Problem requirements:
Every single entry that follows is to be retyped exactly.

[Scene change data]
┄┄┄┄┄┄┄┄┄┄

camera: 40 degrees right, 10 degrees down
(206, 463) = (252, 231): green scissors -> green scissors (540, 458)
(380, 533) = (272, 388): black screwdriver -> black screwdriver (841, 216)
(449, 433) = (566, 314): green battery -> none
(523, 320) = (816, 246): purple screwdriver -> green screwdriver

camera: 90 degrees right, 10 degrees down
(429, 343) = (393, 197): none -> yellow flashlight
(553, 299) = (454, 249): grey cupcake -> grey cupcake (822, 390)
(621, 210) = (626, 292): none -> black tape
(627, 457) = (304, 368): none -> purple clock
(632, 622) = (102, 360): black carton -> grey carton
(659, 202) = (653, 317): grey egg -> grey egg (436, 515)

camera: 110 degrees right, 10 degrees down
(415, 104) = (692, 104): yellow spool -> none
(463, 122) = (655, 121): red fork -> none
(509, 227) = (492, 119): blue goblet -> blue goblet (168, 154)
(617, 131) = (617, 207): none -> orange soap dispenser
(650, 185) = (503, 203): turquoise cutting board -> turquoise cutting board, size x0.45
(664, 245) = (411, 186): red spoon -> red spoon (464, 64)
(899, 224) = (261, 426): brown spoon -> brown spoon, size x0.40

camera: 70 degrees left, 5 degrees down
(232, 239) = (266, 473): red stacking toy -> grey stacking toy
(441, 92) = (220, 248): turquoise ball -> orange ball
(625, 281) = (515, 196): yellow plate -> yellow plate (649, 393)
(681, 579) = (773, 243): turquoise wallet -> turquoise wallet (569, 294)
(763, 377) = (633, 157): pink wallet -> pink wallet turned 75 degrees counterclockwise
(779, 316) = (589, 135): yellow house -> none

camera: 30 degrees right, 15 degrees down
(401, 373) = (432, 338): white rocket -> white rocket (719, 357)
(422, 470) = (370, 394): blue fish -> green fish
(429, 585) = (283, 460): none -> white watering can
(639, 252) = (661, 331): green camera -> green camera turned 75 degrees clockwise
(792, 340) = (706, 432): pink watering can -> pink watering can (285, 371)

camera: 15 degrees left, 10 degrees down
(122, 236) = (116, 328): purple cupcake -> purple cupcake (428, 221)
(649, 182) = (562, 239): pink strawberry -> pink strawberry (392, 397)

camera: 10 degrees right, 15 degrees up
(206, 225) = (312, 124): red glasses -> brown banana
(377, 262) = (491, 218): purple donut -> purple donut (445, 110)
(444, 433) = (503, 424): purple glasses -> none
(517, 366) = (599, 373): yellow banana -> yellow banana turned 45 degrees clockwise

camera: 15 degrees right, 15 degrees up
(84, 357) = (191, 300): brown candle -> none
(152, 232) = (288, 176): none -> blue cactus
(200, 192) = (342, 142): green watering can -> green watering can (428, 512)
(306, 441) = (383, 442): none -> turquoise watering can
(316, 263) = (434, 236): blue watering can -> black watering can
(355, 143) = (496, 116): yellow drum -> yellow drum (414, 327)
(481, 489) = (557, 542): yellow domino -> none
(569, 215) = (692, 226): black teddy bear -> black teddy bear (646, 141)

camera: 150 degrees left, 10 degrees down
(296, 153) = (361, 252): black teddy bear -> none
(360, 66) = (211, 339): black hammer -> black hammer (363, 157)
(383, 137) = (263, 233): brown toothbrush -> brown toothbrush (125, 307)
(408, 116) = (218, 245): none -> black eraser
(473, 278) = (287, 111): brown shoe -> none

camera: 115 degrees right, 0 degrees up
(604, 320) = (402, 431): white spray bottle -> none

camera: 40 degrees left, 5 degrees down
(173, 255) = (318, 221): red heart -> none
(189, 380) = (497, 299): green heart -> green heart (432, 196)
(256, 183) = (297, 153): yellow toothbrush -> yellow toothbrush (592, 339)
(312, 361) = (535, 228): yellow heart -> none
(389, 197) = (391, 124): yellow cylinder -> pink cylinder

┄┄┄┄┄┄┄┄┄┄

Exercise output:
camera: 40 degrees right, 10 degrees down
(206, 463) = (252, 231): green scissors -> green scissors (540, 458)
(380, 533) = (272, 388): black screwdriver -> black screwdriver (841, 216)
(449, 433) = (566, 314): green battery -> none
(523, 320) = (816, 246): purple screwdriver -> green screwdriver

camera: 90 degrees right, 10 degrees down
(429, 343) = (393, 197): none -> yellow flashlight
(553, 299) = (454, 249): grey cupcake -> grey cupcake (822, 390)
(621, 210) = (626, 292): none -> black tape
(627, 457) = (304, 368): none -> purple clock
(632, 622) = (102, 360): black carton -> grey carton
(659, 202) = (653, 317): grey egg -> grey egg (436, 515)

camera: 110 degrees right, 10 degrees down
(415, 104) = (692, 104): yellow spool -> none
(463, 122) = (655, 121): red fork -> none
(509, 227) = (492, 119): blue goblet -> blue goblet (168, 154)
(617, 131) = (617, 207): none -> orange soap dispenser
(650, 185) = (503, 203): turquoise cutting board -> turquoise cutting board, size x0.45
(664, 245) = (411, 186): red spoon -> red spoon (464, 64)
(899, 224) = (261, 426): brown spoon -> brown spoon, size x0.40

camera: 70 degrees left, 5 degrees down
(232, 239) = (266, 473): red stacking toy -> grey stacking toy
(441, 92) = (220, 248): turquoise ball -> orange ball
(625, 281) = (515, 196): yellow plate -> yellow plate (649, 393)
(681, 579) = (773, 243): turquoise wallet -> turquoise wallet (569, 294)
(763, 377) = (633, 157): pink wallet -> pink wallet turned 75 degrees counterclockwise
(779, 316) = (589, 135): yellow house -> none

camera: 30 degrees right, 15 degrees down
(401, 373) = (432, 338): white rocket -> white rocket (719, 357)
(422, 470) = (370, 394): blue fish -> green fish
(429, 585) = (283, 460): none -> white watering can
(639, 252) = (661, 331): green camera -> green camera turned 75 degrees clockwise
(792, 340) = (706, 432): pink watering can -> pink watering can (285, 371)

camera: 15 degrees left, 10 degrees down
(122, 236) = (116, 328): purple cupcake -> purple cupcake (428, 221)
(649, 182) = (562, 239): pink strawberry -> pink strawberry (392, 397)

camera: 10 degrees right, 15 degrees up
(206, 225) = (312, 124): red glasses -> brown banana
(377, 262) = (491, 218): purple donut -> purple donut (445, 110)
(444, 433) = (503, 424): purple glasses -> none
(517, 366) = (599, 373): yellow banana -> yellow banana turned 45 degrees clockwise

camera: 15 degrees right, 15 degrees up
(84, 357) = (191, 300): brown candle -> none
(152, 232) = (288, 176): none -> blue cactus
(200, 192) = (342, 142): green watering can -> green watering can (428, 512)
(306, 441) = (383, 442): none -> turquoise watering can
(316, 263) = (434, 236): blue watering can -> black watering can
(355, 143) = (496, 116): yellow drum -> yellow drum (414, 327)
(481, 489) = (557, 542): yellow domino -> none
(569, 215) = (692, 226): black teddy bear -> black teddy bear (646, 141)

camera: 150 degrees left, 10 degrees down
(296, 153) = (361, 252): black teddy bear -> none
(360, 66) = (211, 339): black hammer -> black hammer (363, 157)
(383, 137) = (263, 233): brown toothbrush -> brown toothbrush (125, 307)
(408, 116) = (218, 245): none -> black eraser
(473, 278) = (287, 111): brown shoe -> none

camera: 115 degrees right, 0 degrees up
(604, 320) = (402, 431): white spray bottle -> none

camera: 40 degrees left, 5 degrees down
(173, 255) = (318, 221): red heart -> none
(189, 380) = (497, 299): green heart -> green heart (432, 196)
(256, 183) = (297, 153): yellow toothbrush -> yellow toothbrush (592, 339)
(312, 361) = (535, 228): yellow heart -> none
(389, 197) = (391, 124): yellow cylinder -> pink cylinder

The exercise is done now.